Extract the records in full, leaving every picture out.
==== SUPPLIED ENTRIES
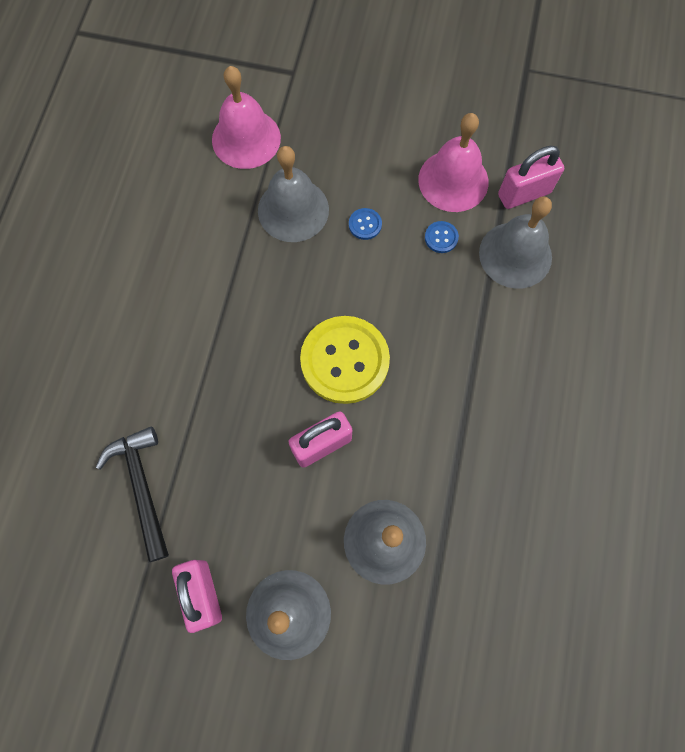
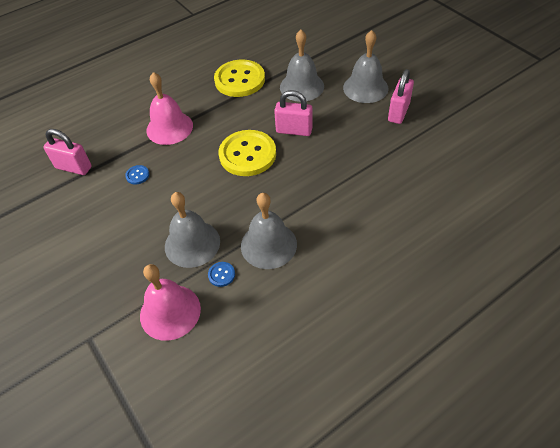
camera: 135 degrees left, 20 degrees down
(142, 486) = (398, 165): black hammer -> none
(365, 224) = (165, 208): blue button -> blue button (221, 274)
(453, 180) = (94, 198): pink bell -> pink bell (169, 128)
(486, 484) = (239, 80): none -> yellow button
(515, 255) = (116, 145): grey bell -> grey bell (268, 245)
========
## YOUR RESPONSE
camera: 135 degrees left, 20 degrees down
(142, 486) = (398, 165): black hammer -> none
(365, 224) = (165, 208): blue button -> blue button (221, 274)
(453, 180) = (94, 198): pink bell -> pink bell (169, 128)
(486, 484) = (239, 80): none -> yellow button
(515, 255) = (116, 145): grey bell -> grey bell (268, 245)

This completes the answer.